##### Provided data #####

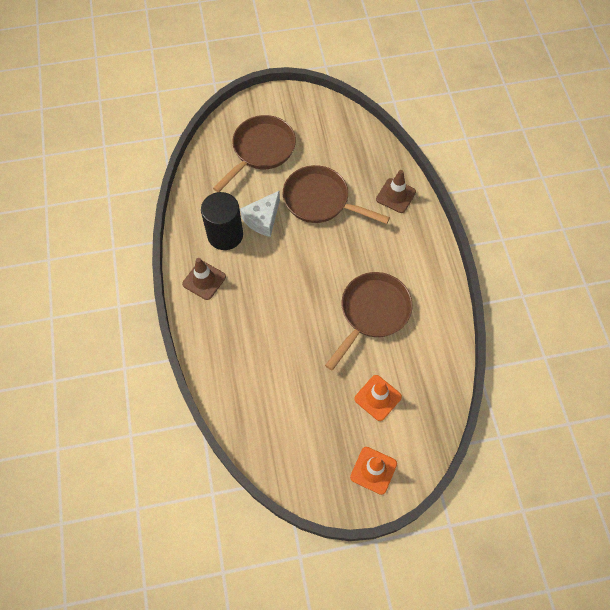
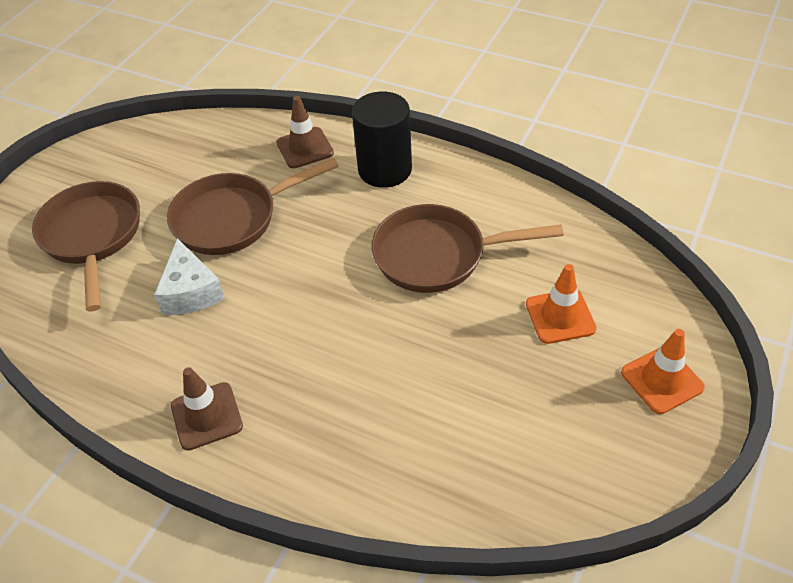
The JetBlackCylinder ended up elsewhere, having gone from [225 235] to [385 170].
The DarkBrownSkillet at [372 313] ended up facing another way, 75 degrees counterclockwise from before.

#####
##### Provided data #####

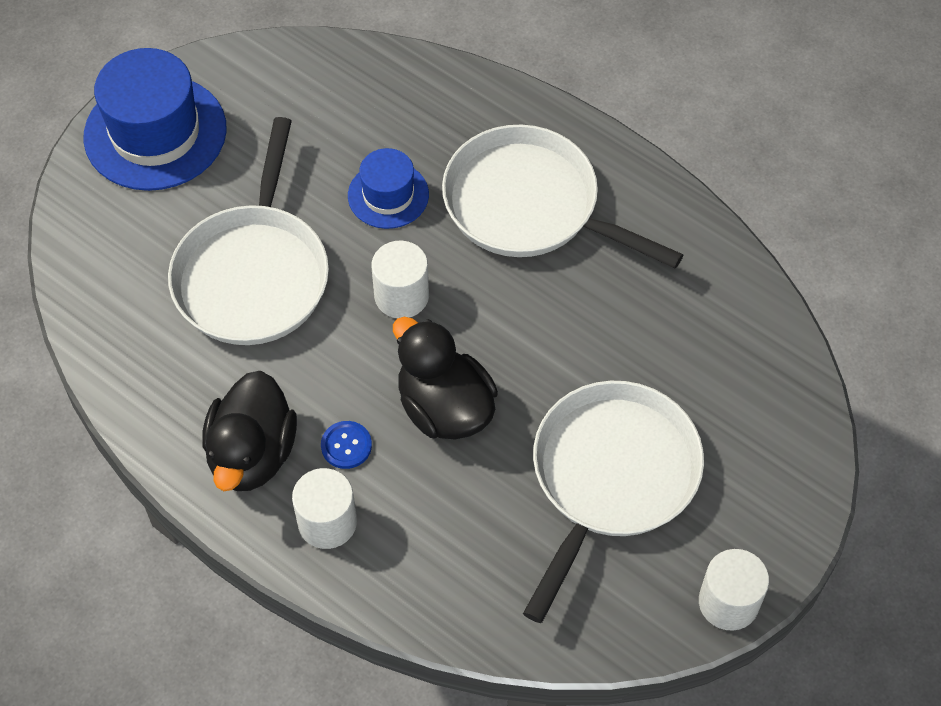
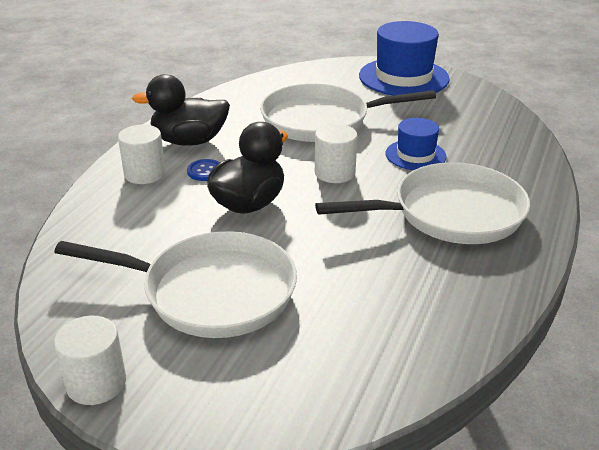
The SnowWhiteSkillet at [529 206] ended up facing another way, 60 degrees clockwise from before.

#####

▶ **Instructions for the task**: For this exercise, output exactly the lines above from the line with "The JetBlackCylinder ended" to the line with "The DarkBrownSkillet at", counting both, and leave out the rest.

▶ **Exercise solution**:
The JetBlackCylinder ended up elsewhere, having gone from [225 235] to [385 170].
The DarkBrownSkillet at [372 313] ended up facing another way, 75 degrees counterclockwise from before.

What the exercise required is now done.